[WORK TO COMPLETE]
Your answer must restate each entry below word for word, with no pictures in it.

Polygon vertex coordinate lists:
........
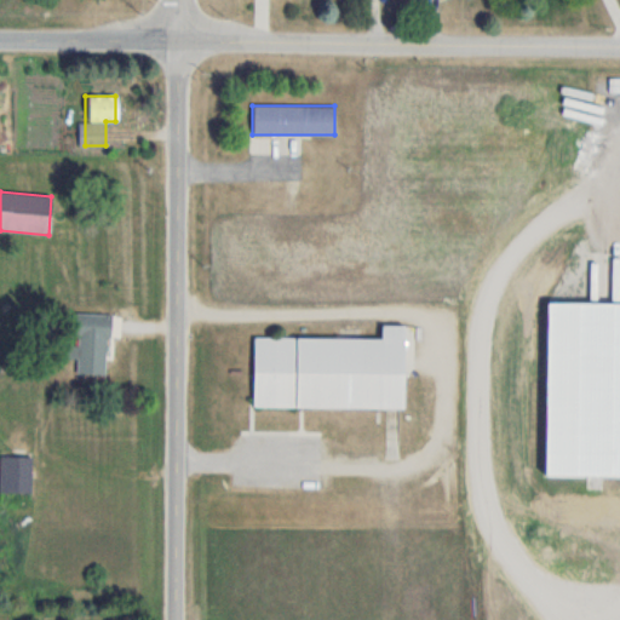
[(110,315),(78,313),(74,373),(107,374),(110,315)]
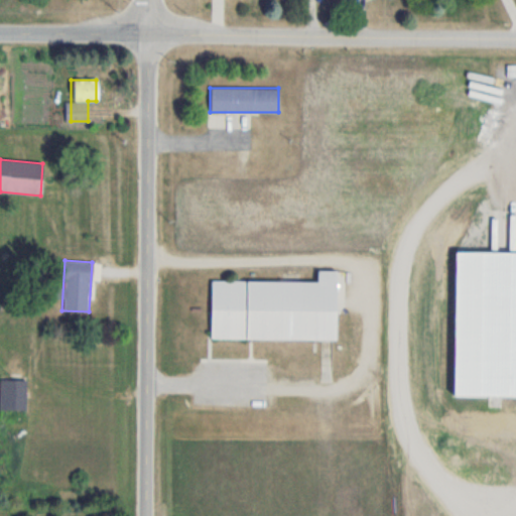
[(337,270),(316,270),(316,281),(211,280),(211,339),(336,340),(337,270)]
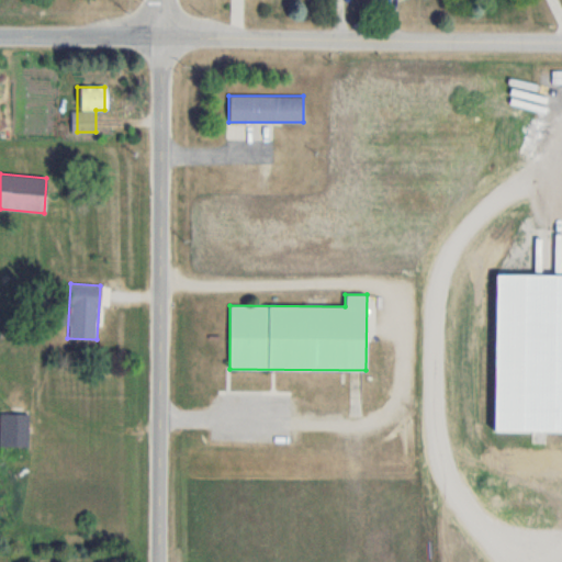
[(0,446),(27,447),(27,415),(0,414),(0,446)]
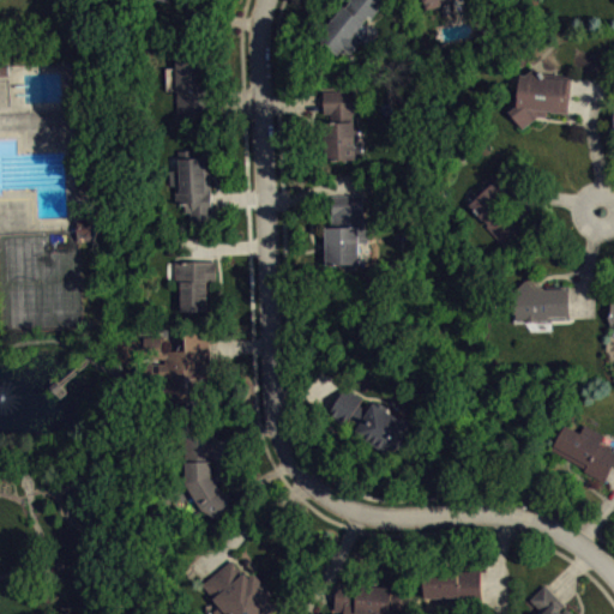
[(181,0),(160,0),(162,1),(161,5),(184,13),(187,1),(181,0)]
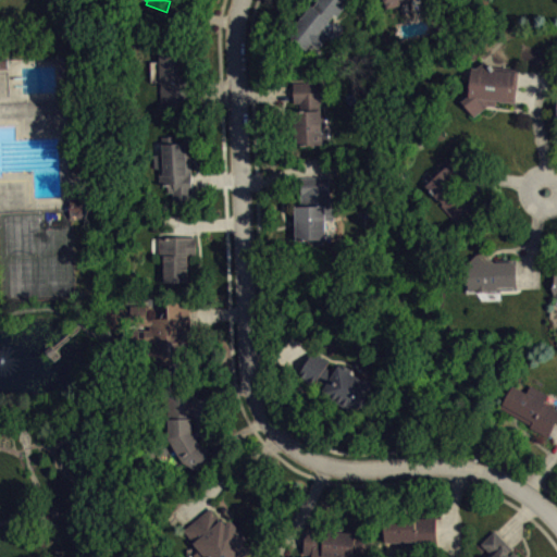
[(316,0),(312,5),(289,34),(309,49),(313,44),(320,48),(327,38),(321,32),(335,14),(337,15),(349,0),(316,0)]
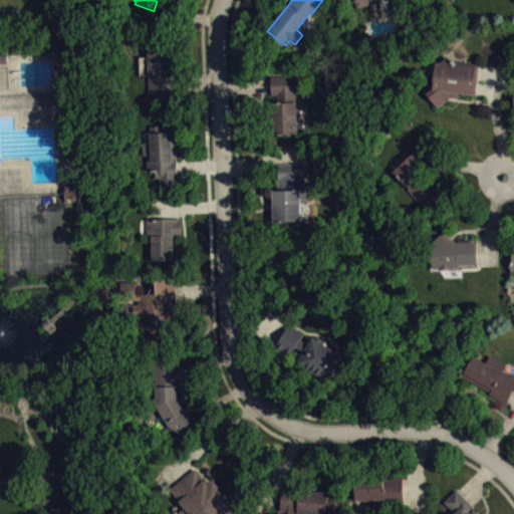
[(356,0),(358,10),(407,2),(406,0),(356,0)]
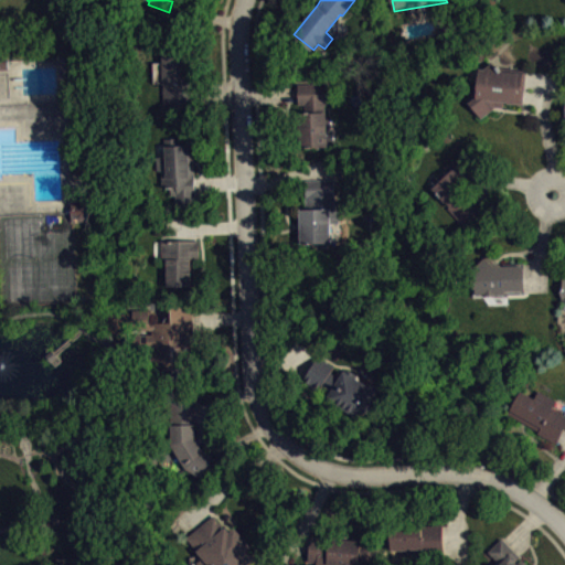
[(160,46),(161,61),(152,61),(153,82),(162,82),(163,108),(204,107),(202,80),(185,81),(183,45),(160,46)]
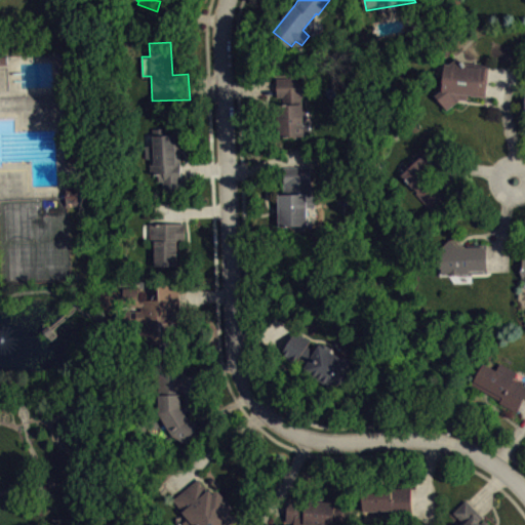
[(434,94),(447,110),(459,98),(467,99),(468,94),(486,95),(489,65),(465,62),(457,54),(449,64),(445,63),(441,89),(434,94)]
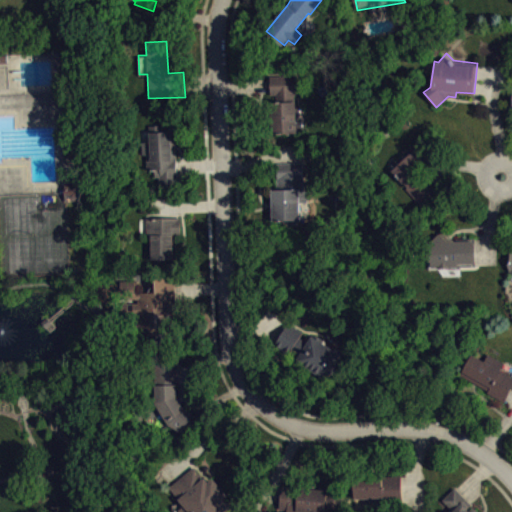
[(270,75),(294,75),(296,132),(275,133),(274,101),(276,101),(276,94),(270,94),(270,75)]
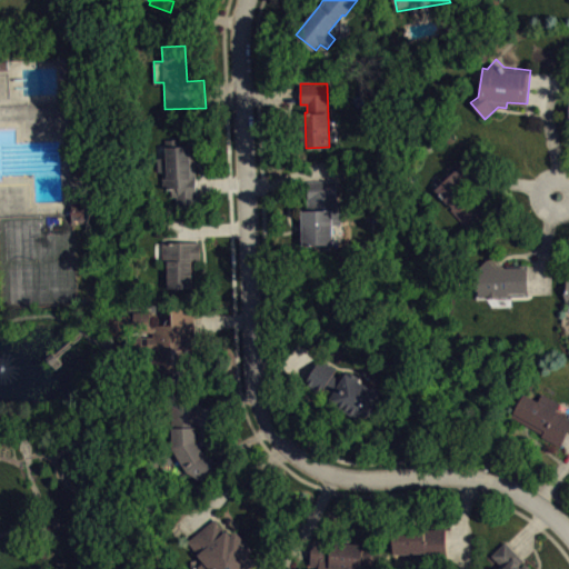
[(165,139),(166,157),(158,158),(158,171),(162,171),(163,188),(169,188),(171,190),(171,197),(176,196),(177,206),(197,205),(196,189),(198,189),(197,177),(195,172),(193,140),(180,140),(180,139),(165,139)]
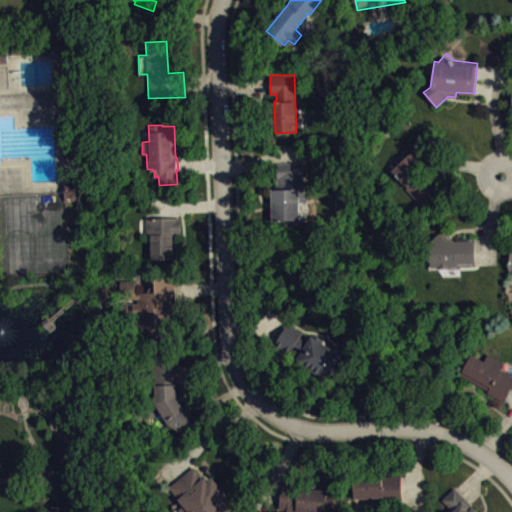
[(411,143),(395,158),(393,156),(388,159),(389,171),(422,206),(446,183),(426,164),(436,154),(418,136),(411,143)]
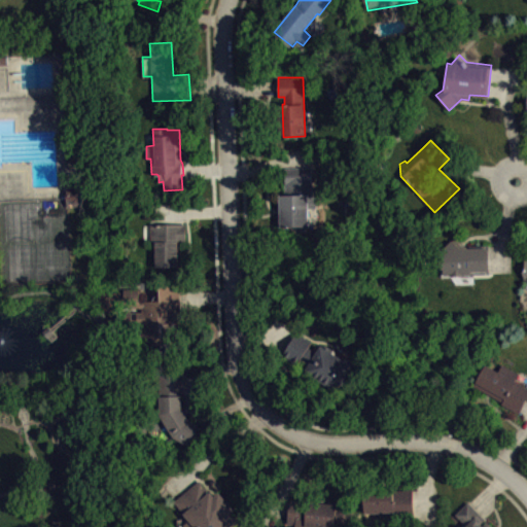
[(285,168),(311,167),(312,182),(314,183),(314,188),(312,192),(311,195),(308,195),(308,196),(315,196),(316,207),(308,207),(309,226),(280,226),(279,194),(281,195),(287,195),(287,192),(285,191),(285,168)]
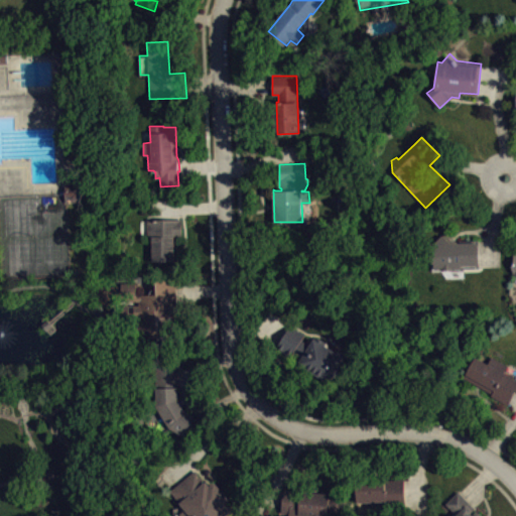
[(181,219),(181,233),(183,237),(175,237),(175,261),(152,261),(151,238),(148,238),(148,219),(181,219)]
........
[RESULT OF THIS TASK]
[(110,315),(78,313),(74,373),(107,374),(110,315)]
[(337,270),(316,270),(316,281),(211,280),(211,339),(336,340),(337,270)]
[(0,446),(27,447),(27,415),(0,414),(0,446)]
[(181,0),(160,0),(162,1),(161,5),(184,13),(187,1),(181,0)]
[(316,0),(312,5),(289,34),(309,49),(313,44),(320,48),(327,38),(321,32),(335,14),(337,15),(349,0),(316,0)]
[(356,0),(358,10),(407,2),(406,0),(356,0)]
[(160,46),(161,61),(152,61),(153,82),(162,82),(163,108),(204,107),(202,80),(185,81),(183,45),(160,46)]
[(434,94),(447,110),(459,98),(467,99),(468,94),(486,95),(489,65),(465,62),(457,54),(449,64),(445,63),(441,89),(434,94)]
[(270,75),(294,75),(296,132),(275,133),(274,101),(276,101),(276,94),(270,94),(270,75)]
[(165,139),(166,157),(158,158),(158,171),(162,171),(163,188),(169,188),(171,190),(171,197),(176,196),(177,206),(197,205),(196,189),(198,189),(197,177),(195,172),(193,140),(180,140),(180,139),(165,139)]
[(411,143),(395,158),(393,156),(388,159),(389,171),(422,206),(446,183),(426,164),(436,154),(418,136),(411,143)]
[(285,168),(311,167),(312,182),(314,183),(314,188),(312,192),(311,195),(308,195),(308,196),(315,196),(316,207),(308,207),(309,226),(280,226),(279,194),(281,195),(287,195),(287,192),(285,191),(285,168)]
[(181,219),(181,233),(183,237),(175,237),(175,261),(152,261),(151,238),(148,238),(148,219),(181,219)]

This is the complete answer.